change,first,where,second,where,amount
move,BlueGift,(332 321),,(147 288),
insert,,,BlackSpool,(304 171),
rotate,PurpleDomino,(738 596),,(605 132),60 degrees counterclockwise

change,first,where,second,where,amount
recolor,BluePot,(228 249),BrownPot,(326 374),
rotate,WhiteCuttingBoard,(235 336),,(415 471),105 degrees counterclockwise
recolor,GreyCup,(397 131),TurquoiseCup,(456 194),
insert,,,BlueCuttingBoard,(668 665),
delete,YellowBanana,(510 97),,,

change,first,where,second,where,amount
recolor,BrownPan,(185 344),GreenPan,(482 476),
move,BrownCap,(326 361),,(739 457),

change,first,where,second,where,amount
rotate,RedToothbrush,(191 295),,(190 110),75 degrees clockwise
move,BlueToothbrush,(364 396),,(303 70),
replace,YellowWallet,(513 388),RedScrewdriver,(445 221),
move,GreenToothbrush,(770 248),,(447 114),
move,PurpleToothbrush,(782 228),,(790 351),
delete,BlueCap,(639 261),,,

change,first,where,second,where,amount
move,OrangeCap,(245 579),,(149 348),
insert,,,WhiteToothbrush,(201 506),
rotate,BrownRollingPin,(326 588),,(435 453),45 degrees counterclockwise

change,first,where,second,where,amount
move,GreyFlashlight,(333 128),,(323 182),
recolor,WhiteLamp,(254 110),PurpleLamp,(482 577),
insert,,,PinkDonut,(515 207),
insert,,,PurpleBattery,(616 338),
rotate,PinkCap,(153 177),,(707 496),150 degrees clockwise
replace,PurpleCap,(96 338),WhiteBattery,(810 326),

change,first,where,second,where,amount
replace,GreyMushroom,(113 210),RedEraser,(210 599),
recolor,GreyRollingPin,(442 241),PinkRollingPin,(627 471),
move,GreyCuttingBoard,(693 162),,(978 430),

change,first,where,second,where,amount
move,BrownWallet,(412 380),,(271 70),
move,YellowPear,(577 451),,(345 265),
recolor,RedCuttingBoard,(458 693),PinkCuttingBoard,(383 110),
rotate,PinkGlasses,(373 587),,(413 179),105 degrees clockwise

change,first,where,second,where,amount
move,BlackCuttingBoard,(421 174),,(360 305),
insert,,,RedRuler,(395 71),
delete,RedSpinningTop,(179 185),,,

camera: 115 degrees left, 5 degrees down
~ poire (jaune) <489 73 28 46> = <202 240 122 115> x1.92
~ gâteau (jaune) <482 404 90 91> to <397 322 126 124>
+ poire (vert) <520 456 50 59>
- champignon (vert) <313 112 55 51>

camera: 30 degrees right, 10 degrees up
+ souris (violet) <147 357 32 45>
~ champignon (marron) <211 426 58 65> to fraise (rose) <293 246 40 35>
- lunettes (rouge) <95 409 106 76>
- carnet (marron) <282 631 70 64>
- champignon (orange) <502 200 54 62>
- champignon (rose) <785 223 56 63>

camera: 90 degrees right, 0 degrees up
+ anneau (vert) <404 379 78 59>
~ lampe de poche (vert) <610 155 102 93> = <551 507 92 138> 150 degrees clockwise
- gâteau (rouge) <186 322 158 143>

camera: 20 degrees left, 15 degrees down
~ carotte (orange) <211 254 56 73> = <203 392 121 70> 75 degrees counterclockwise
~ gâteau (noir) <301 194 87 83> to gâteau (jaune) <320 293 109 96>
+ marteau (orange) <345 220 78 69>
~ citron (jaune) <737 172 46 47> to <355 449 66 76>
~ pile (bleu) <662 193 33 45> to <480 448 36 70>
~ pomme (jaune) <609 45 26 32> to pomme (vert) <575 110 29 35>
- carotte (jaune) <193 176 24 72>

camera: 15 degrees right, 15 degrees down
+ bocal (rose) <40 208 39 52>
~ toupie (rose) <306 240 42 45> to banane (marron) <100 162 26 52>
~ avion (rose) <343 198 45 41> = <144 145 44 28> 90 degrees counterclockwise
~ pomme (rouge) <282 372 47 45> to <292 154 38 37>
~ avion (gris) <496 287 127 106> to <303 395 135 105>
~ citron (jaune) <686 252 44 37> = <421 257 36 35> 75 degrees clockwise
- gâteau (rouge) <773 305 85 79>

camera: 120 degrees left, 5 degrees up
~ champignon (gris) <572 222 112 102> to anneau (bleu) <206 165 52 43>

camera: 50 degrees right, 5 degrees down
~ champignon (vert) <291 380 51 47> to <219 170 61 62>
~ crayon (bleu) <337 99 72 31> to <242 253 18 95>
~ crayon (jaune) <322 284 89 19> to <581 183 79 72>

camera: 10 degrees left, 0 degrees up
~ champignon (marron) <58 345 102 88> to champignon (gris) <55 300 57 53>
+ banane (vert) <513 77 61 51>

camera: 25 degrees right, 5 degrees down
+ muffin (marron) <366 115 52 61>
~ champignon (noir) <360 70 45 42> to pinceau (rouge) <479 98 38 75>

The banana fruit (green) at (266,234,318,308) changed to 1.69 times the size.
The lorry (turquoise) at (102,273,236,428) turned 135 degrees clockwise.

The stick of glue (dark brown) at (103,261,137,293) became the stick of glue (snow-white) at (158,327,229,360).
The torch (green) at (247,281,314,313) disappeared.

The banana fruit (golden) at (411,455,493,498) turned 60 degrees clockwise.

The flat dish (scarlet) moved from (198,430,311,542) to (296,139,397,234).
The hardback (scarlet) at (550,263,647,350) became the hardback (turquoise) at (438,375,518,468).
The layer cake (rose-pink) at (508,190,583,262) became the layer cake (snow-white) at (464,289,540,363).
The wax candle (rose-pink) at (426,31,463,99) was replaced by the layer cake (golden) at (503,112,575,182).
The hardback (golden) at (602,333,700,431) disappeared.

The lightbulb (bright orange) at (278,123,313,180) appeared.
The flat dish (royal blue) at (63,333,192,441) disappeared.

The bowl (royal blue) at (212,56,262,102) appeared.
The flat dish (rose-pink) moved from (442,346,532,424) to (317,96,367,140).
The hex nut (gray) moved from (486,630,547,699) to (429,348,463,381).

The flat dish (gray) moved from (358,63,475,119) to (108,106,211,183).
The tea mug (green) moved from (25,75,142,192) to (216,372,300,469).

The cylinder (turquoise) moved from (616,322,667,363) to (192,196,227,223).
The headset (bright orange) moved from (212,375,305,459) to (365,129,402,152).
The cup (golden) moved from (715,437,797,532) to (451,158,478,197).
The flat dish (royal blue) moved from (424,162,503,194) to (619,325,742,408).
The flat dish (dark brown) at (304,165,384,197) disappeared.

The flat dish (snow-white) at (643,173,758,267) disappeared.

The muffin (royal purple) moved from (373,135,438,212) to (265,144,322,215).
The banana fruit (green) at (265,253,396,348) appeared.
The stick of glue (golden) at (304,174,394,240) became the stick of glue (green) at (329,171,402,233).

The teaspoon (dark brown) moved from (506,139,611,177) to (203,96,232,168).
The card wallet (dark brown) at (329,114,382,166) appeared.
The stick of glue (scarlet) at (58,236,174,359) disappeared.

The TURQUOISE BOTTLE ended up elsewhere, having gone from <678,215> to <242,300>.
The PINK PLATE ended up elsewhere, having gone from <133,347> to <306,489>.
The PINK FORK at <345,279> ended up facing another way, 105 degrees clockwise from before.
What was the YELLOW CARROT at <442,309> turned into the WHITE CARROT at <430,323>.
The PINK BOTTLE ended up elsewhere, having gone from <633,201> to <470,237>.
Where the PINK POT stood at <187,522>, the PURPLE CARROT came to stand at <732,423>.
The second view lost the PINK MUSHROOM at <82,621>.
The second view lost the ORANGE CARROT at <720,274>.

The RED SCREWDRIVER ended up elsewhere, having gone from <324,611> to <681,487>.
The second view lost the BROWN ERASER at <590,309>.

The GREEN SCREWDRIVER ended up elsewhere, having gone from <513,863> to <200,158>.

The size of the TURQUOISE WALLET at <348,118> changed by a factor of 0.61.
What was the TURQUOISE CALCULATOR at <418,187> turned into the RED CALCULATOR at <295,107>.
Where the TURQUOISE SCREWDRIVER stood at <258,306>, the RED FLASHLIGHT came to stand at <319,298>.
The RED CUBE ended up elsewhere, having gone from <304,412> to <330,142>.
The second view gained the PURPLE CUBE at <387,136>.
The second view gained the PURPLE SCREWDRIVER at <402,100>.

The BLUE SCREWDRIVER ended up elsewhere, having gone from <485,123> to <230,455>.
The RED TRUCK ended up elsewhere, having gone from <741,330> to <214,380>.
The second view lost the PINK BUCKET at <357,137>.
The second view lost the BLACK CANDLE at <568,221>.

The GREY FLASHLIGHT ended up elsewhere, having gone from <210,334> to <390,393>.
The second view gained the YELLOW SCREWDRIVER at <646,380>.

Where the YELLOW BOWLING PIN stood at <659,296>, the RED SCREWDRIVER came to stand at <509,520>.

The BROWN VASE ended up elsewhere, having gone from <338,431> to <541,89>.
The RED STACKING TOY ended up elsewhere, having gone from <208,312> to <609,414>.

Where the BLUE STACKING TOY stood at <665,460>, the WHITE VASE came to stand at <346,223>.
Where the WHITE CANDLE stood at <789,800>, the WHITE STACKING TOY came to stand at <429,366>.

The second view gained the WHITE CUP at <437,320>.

_WHAT YOU NEED TO DO_.
Among the records above, repeat exactly the line with "Where the PINK", the line with "The second view lost the PINK MUSHROOM", and every line in between, and only those.

_EXERCISE ANSWER_.
Where the PINK POT stood at <187,522>, the PURPLE CARROT came to stand at <732,423>.
The second view lost the PINK MUSHROOM at <82,621>.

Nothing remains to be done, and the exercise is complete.